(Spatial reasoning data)
= Beginning of Section =

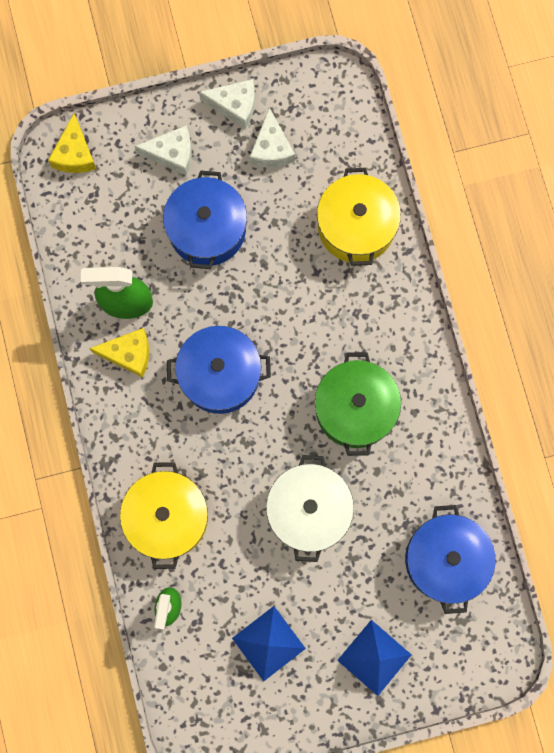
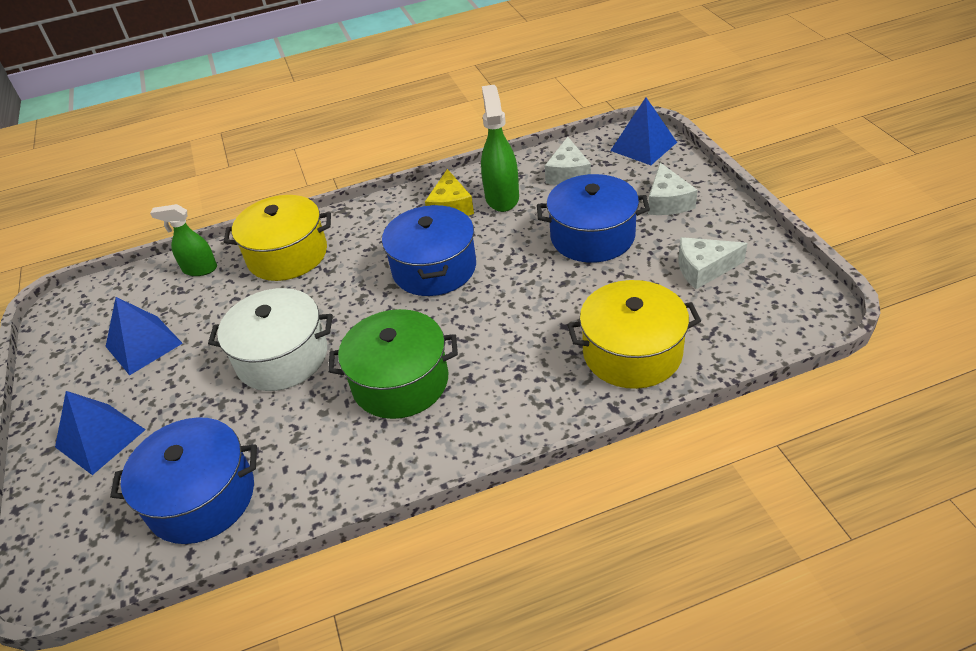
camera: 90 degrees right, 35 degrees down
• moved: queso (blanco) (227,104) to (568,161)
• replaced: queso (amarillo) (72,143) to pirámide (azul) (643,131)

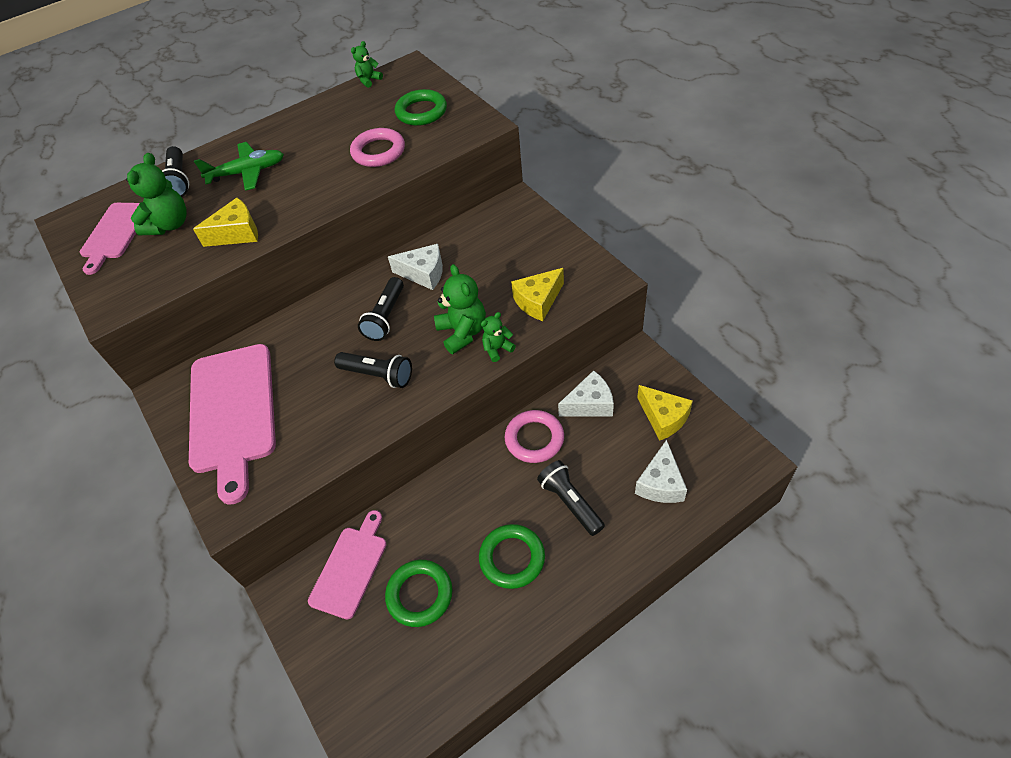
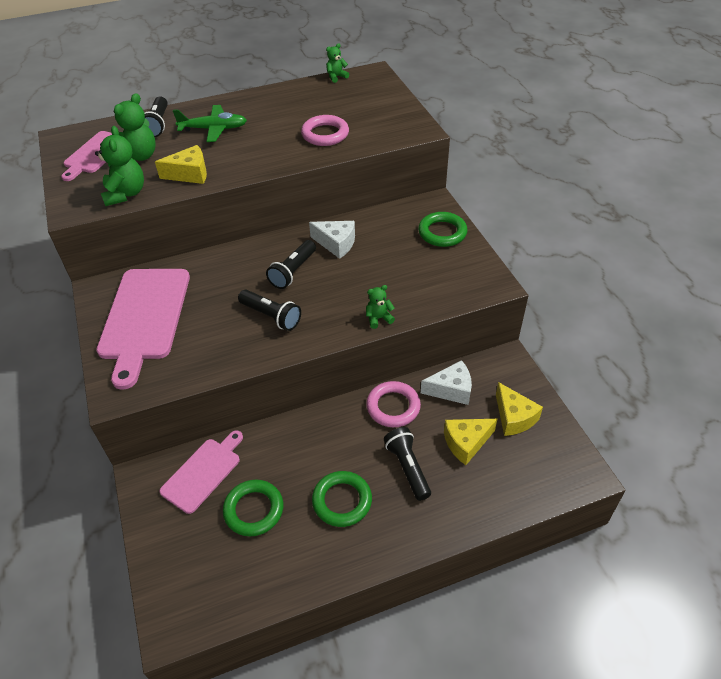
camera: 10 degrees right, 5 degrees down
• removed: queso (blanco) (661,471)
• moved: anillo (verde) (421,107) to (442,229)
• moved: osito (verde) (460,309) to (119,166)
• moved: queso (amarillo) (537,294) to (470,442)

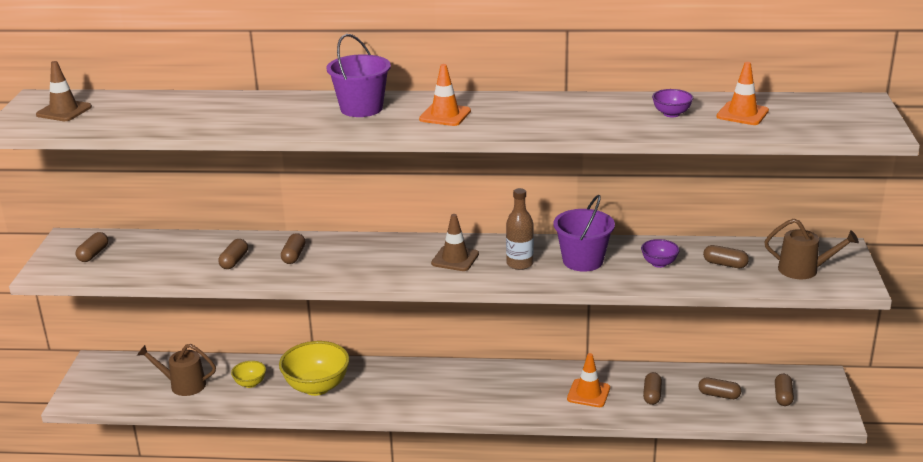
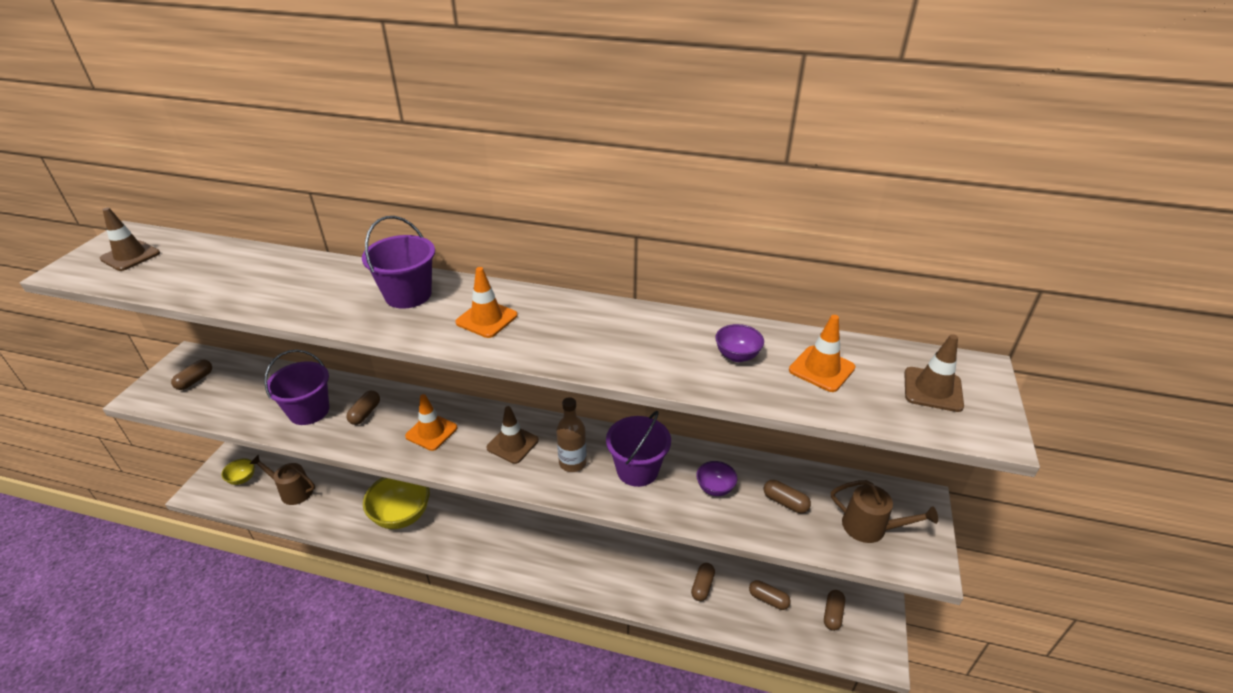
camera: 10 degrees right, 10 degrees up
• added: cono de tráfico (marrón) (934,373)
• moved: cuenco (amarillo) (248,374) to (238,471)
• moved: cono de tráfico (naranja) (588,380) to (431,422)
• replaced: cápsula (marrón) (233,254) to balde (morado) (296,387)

= End of Section =
= Beginning of Section =

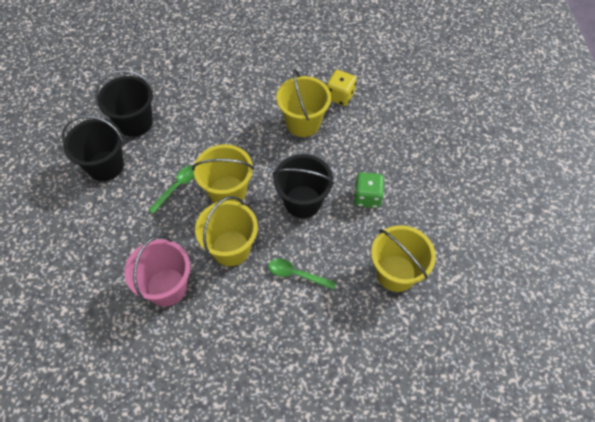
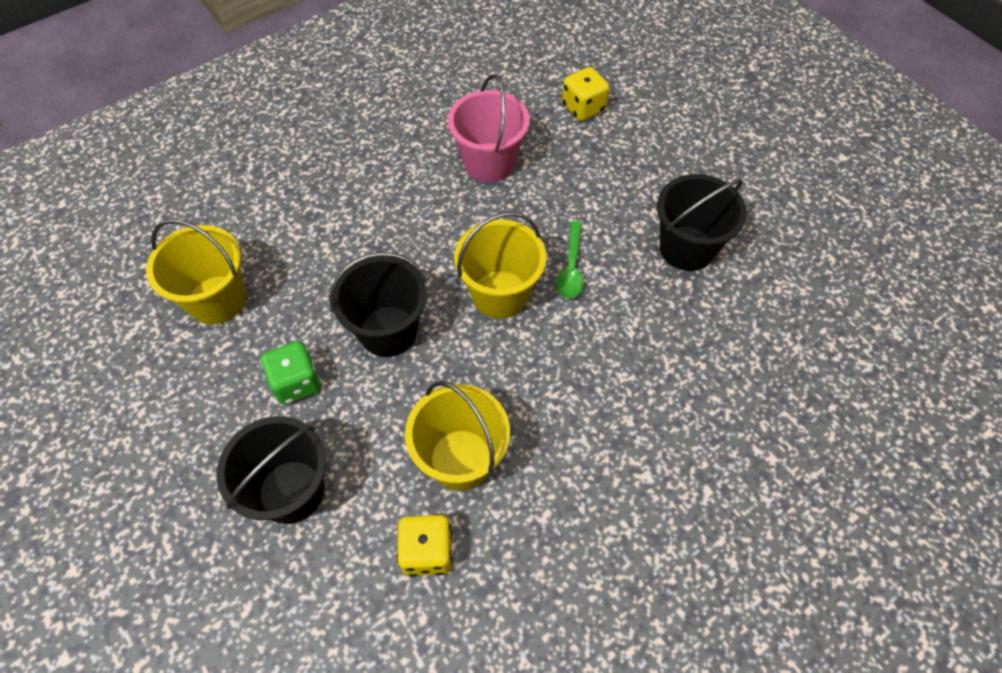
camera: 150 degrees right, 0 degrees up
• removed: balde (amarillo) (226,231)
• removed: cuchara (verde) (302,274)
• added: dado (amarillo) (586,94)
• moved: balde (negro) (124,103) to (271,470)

= End of Section =

Problem requirements:
The answer should be all lines from the entries above that hold the word "cono".

Answer to the exercise:
• added: cono de tráfico (marrón) (934,373)
• moved: cono de tráfico (naranja) (588,380) to (431,422)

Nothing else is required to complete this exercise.